Aim of the task:
Pictures do not belong in the copy; transcribe everything else in the records exactly.

Supplied entries:
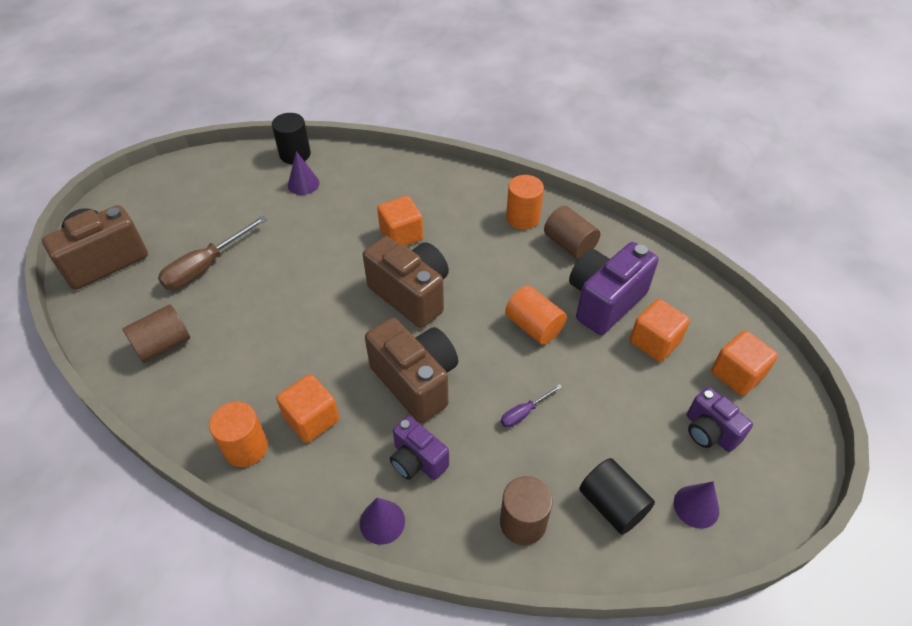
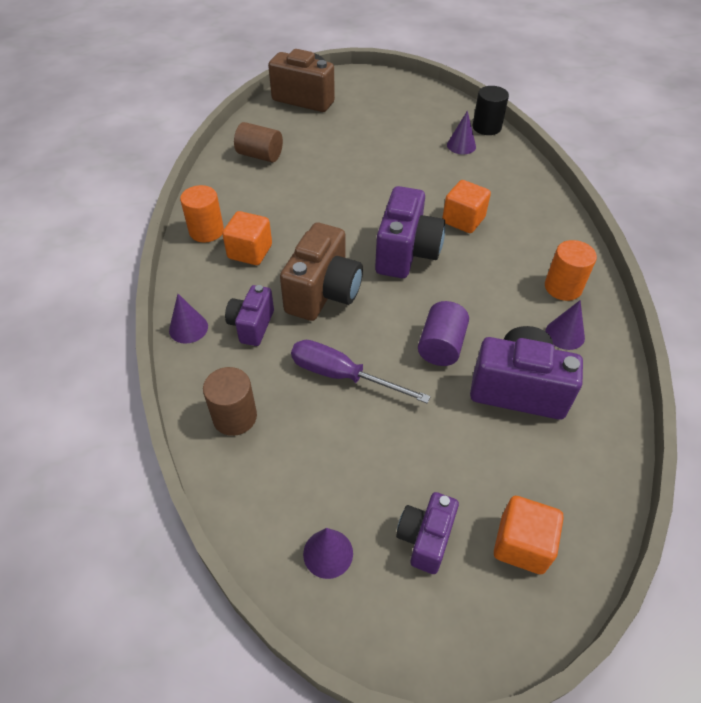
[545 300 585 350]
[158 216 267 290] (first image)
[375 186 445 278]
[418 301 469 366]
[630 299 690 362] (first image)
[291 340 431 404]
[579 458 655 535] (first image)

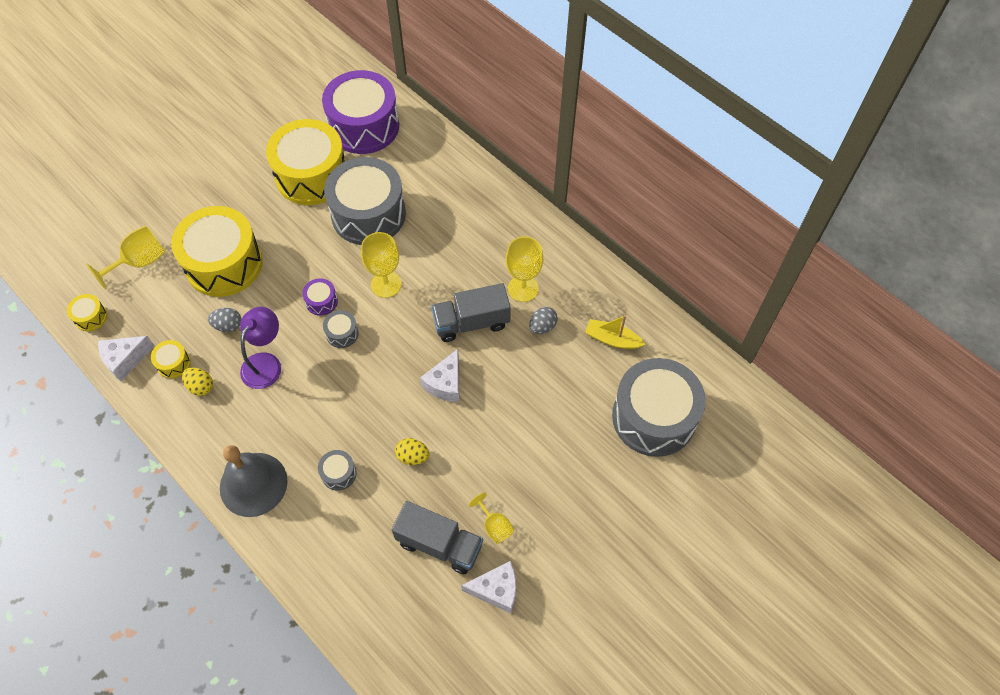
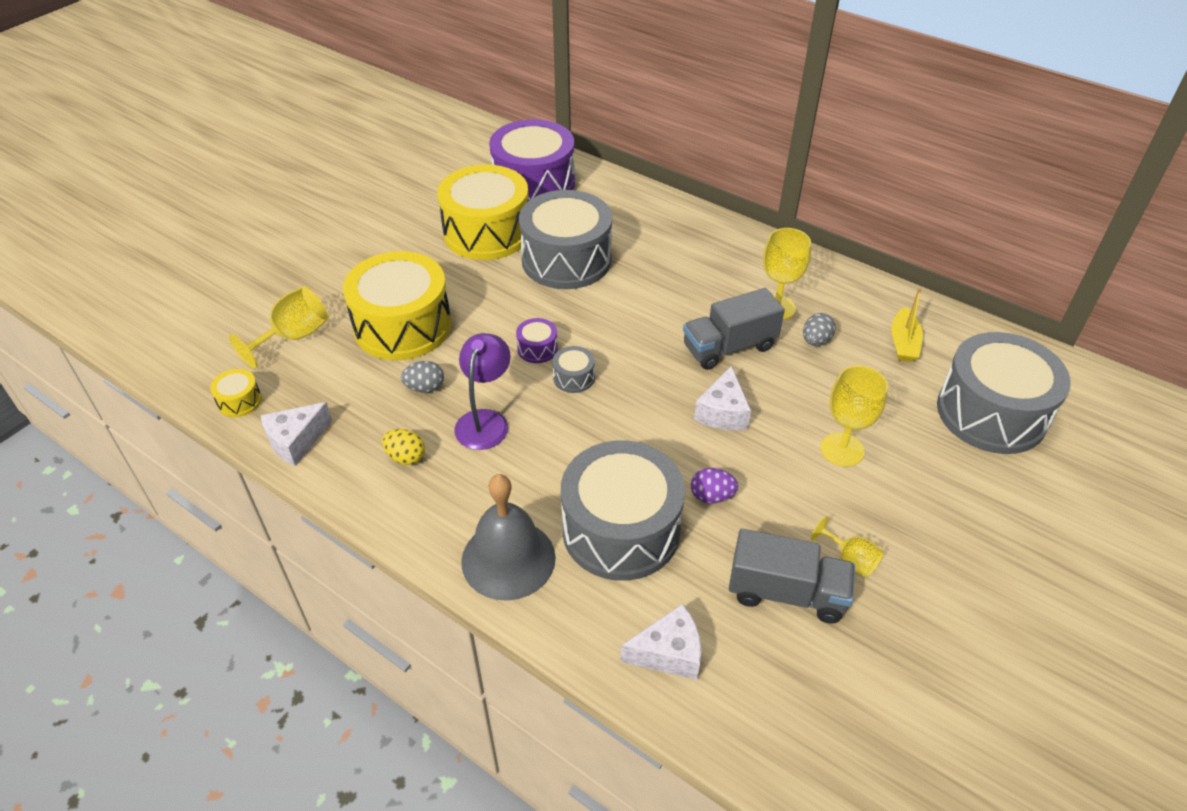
[820 366 888 467]
[891 288 923 362]
[151 340 191 379] (first image)
[691 468 738 503]
[561 440 685 581]
[620 604 701 680]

Reply:
[545 300 585 350]
[158 216 267 290] (first image)
[375 186 445 278]
[418 301 469 366]
[630 299 690 362] (first image)
[291 340 431 404]
[579 458 655 535] (first image)

[820 366 888 467]
[891 288 923 362]
[151 340 191 379] (first image)
[691 468 738 503]
[561 440 685 581]
[620 604 701 680]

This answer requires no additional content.